DATA FOR ANALYSIS: Begin
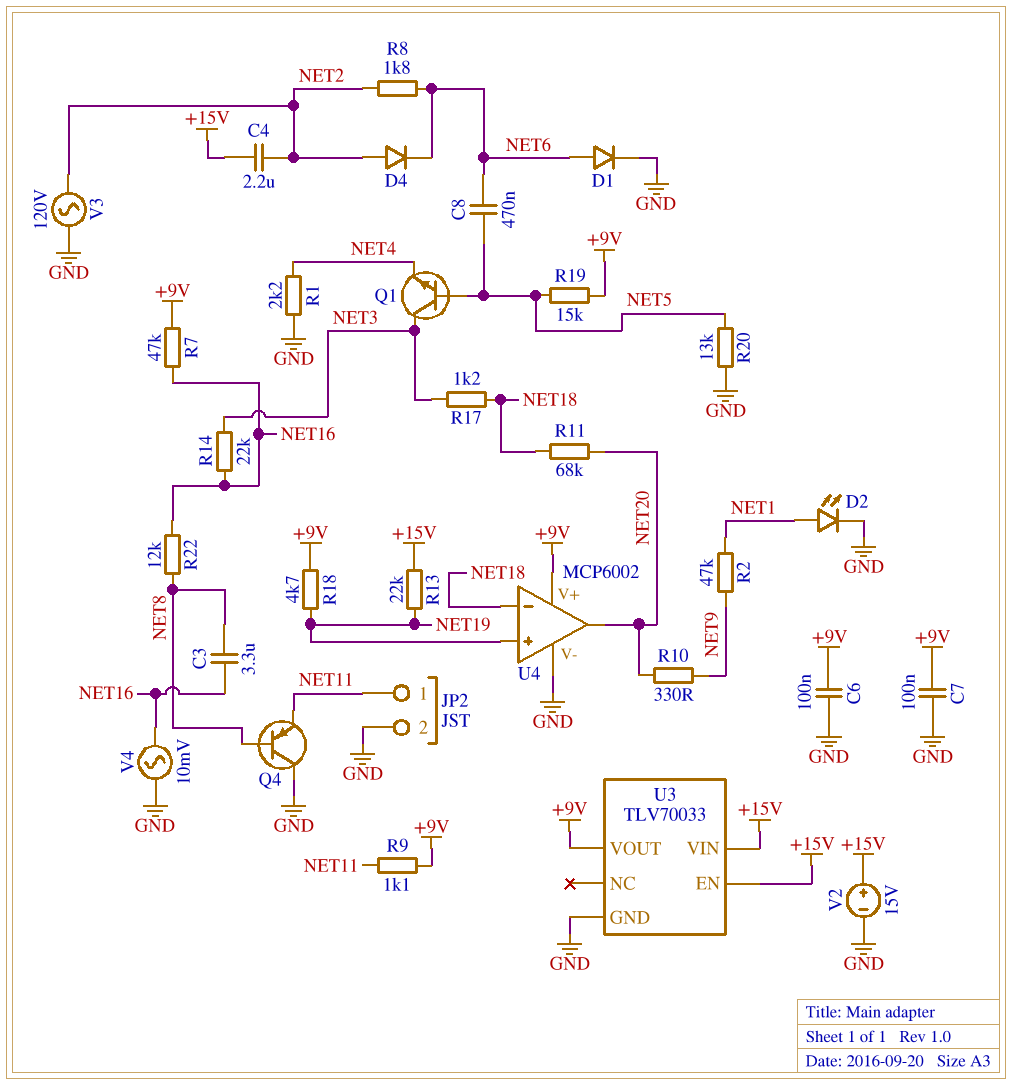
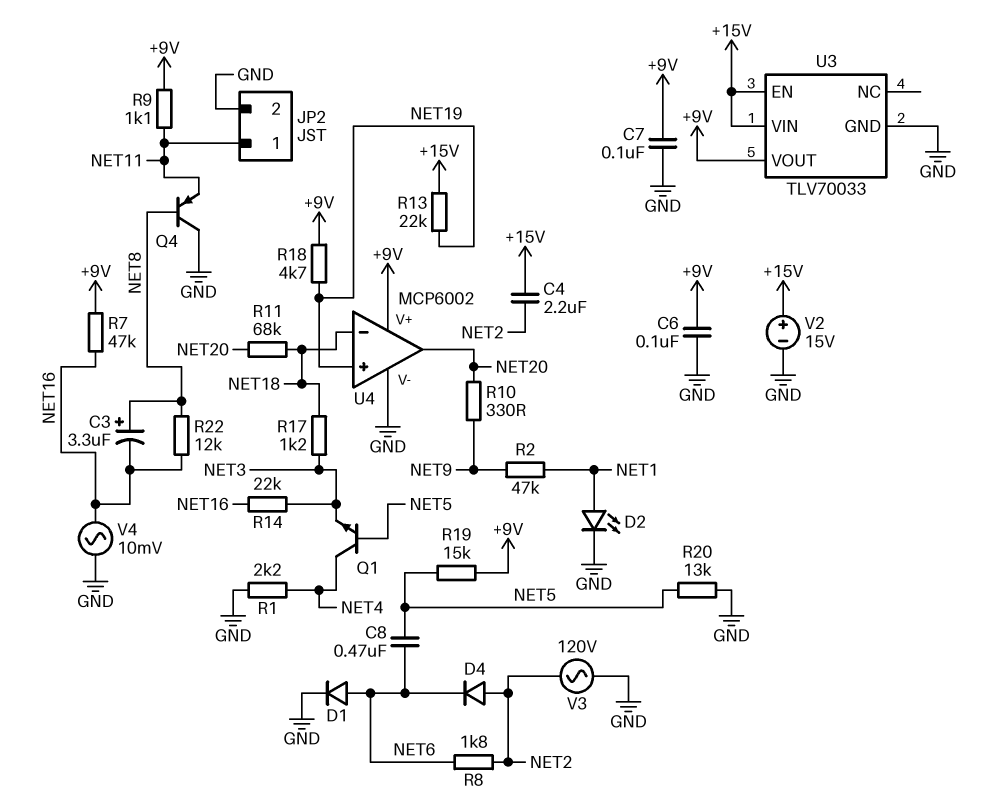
C3: 3.3uF (NET8, NET16) -> 3.3uF (plus NET8, minus NET16)
Q1: NPN (B NET5, C NET3, E NET4) -> NPN (B NET5, C NET4, E NET3)

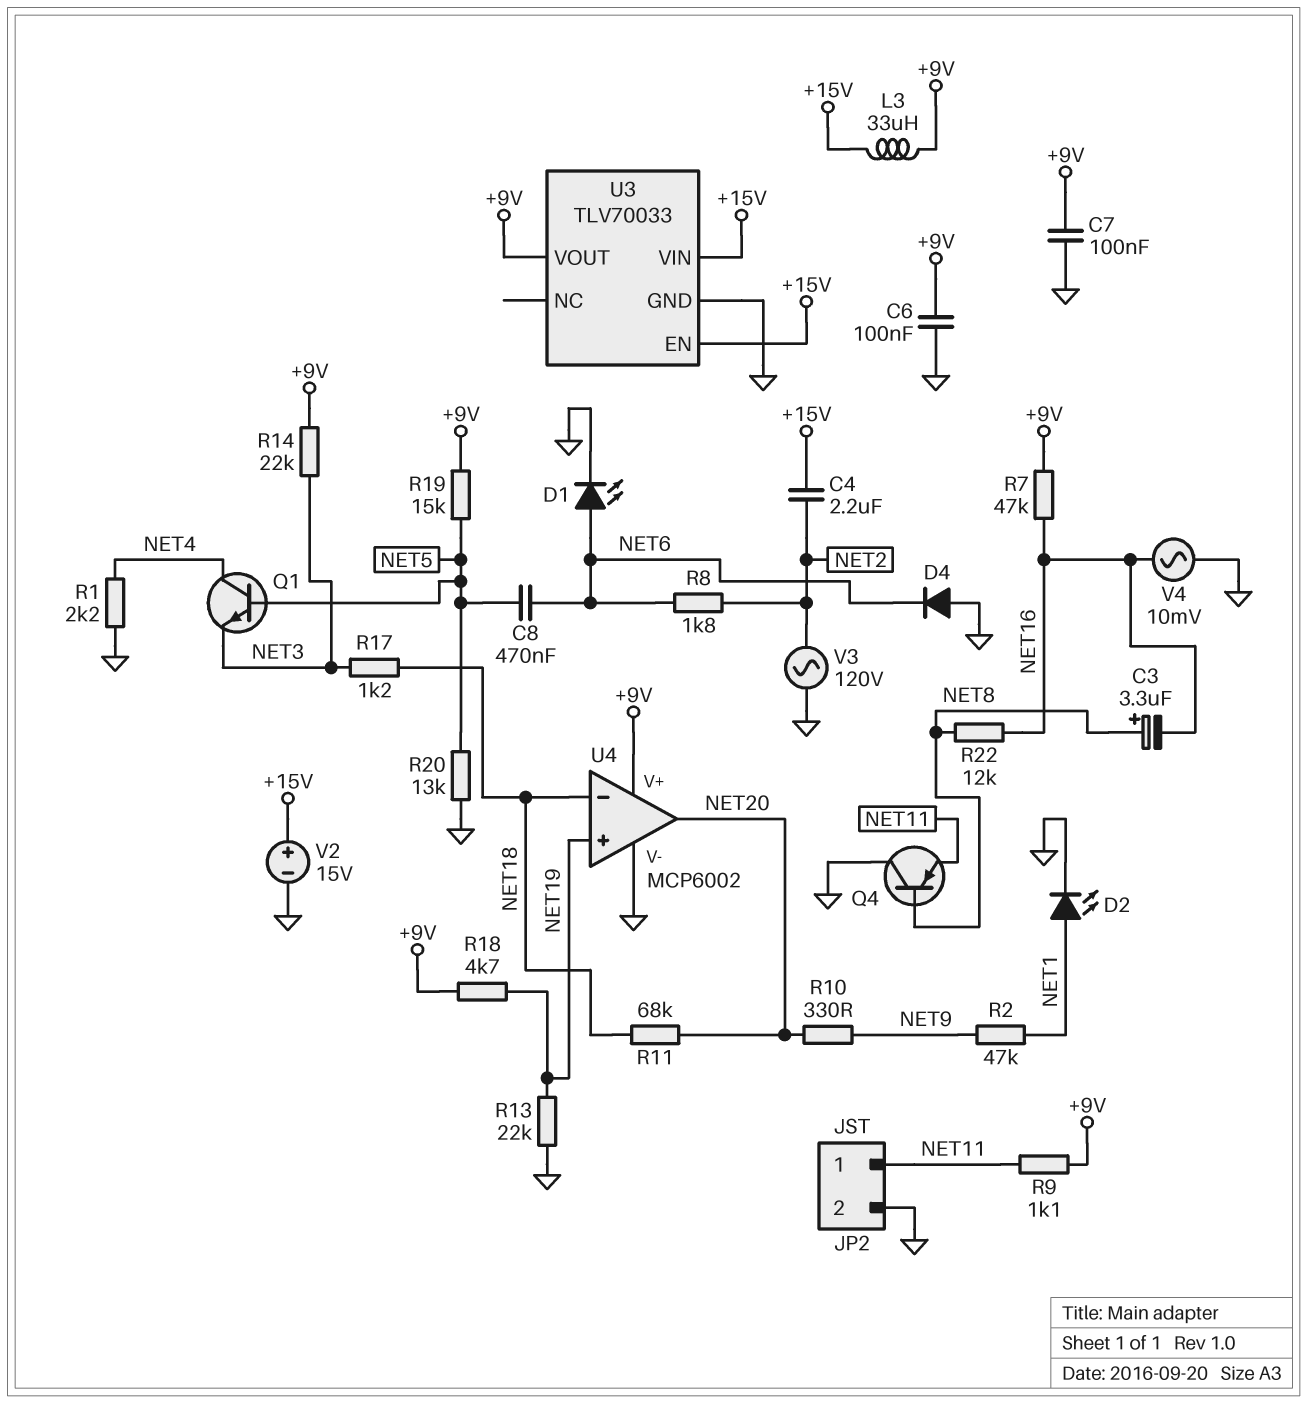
D1: diode (A NET6, K GND) -> LED (A NET6, K GND)
D4: diode (A NET2, K NET6) -> diode (A GND, K NET6)
L3: none -> 33uH (+9V, +15V)
R13: 22k (+15V, NET19) -> 22k (GND, NET19)
R14: 22k (NET3, NET16) -> 22k (+9V, NET3)

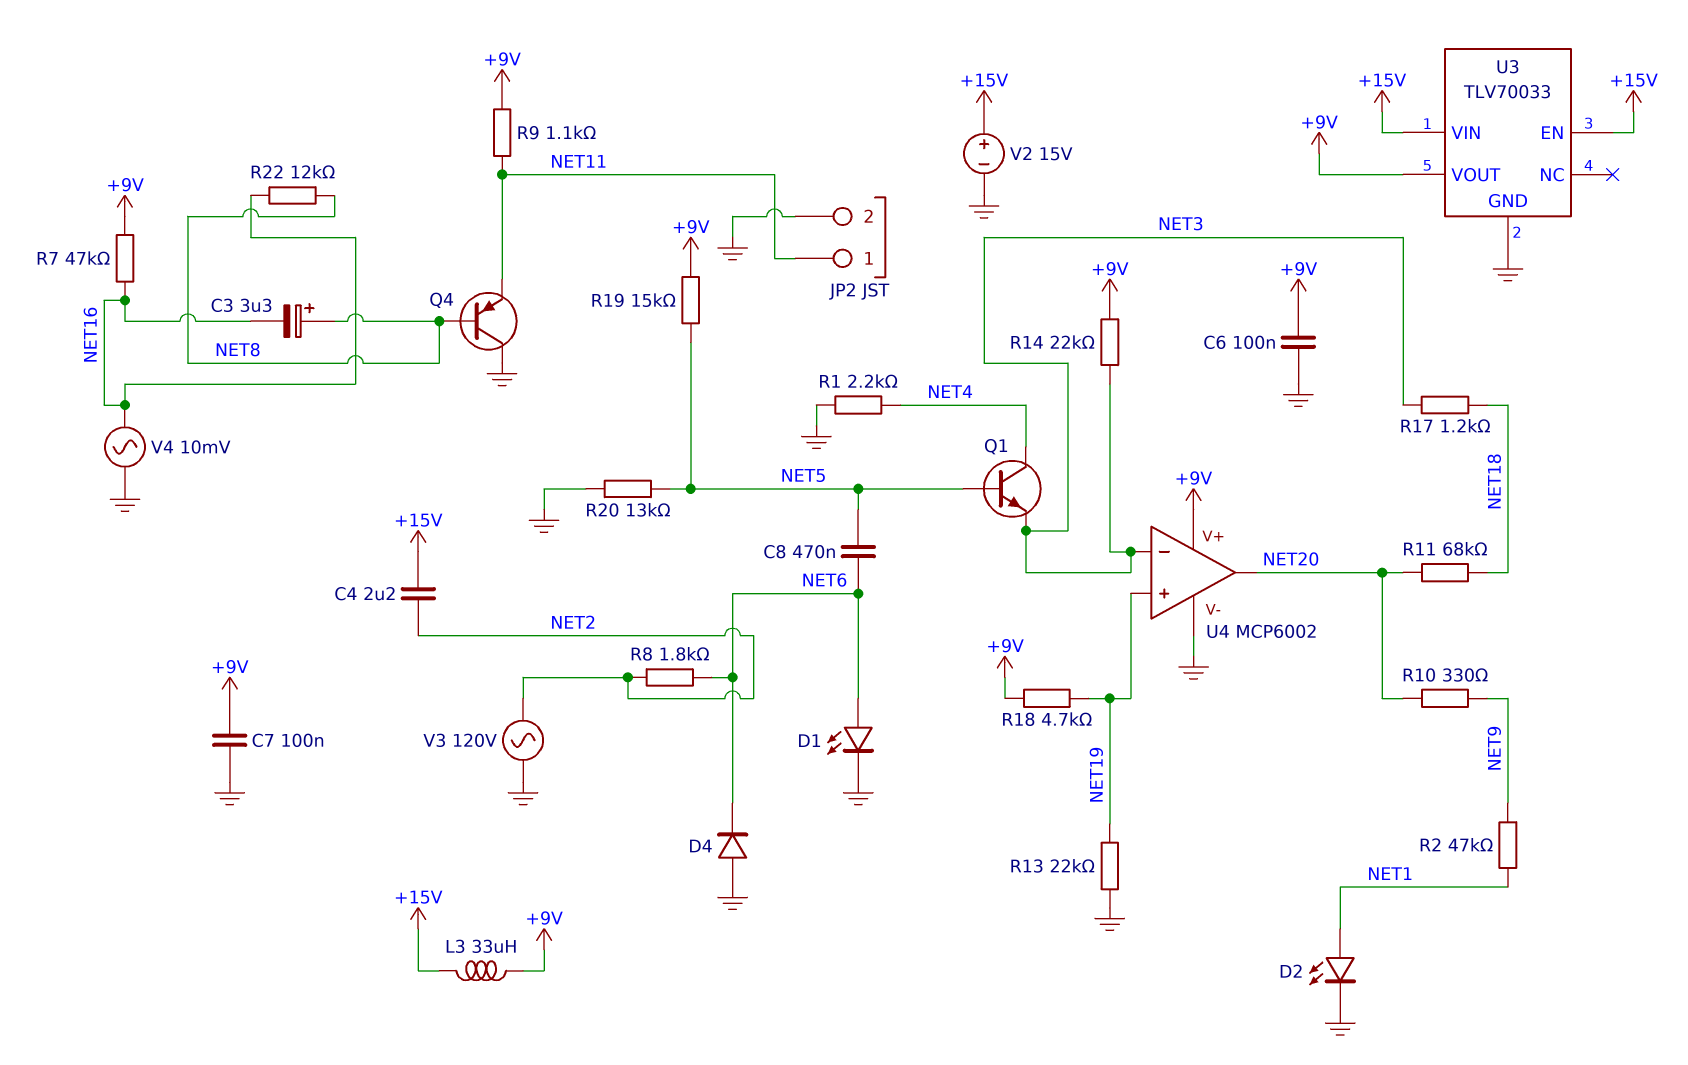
U4 pin in-: NET18 -> NET3

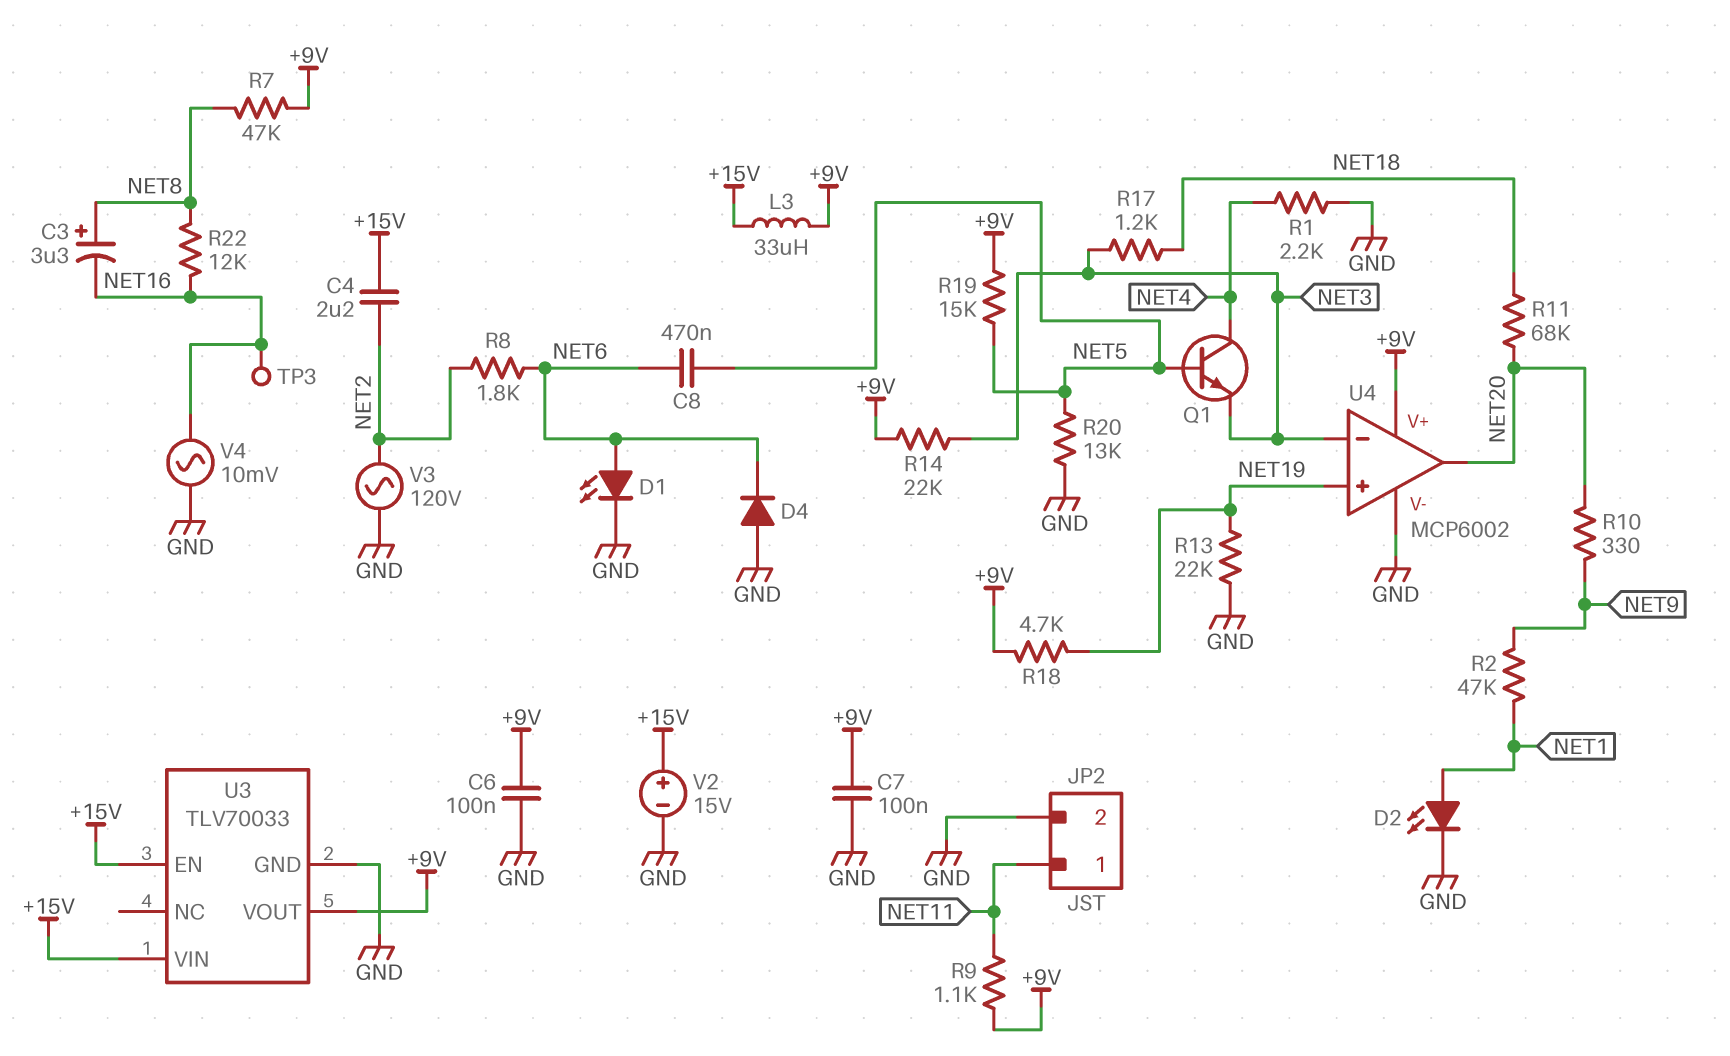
Q4: PNP (B NET8, C GND, E NET11) -> none
R7: 47k (+9V, NET16) -> 47k (+9V, NET8)
TP3: none -> test point (NET16)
DATA FOR ANALYSIS: End
▶ WORK TO BE COMPLETED:
Show the lines of the entries that include the string "diode", copying each in full.

▶ SOLUTION TO THE PROBLEM:
D1: diode (A NET6, K GND) -> LED (A NET6, K GND)
D4: diode (A NET2, K NET6) -> diode (A GND, K NET6)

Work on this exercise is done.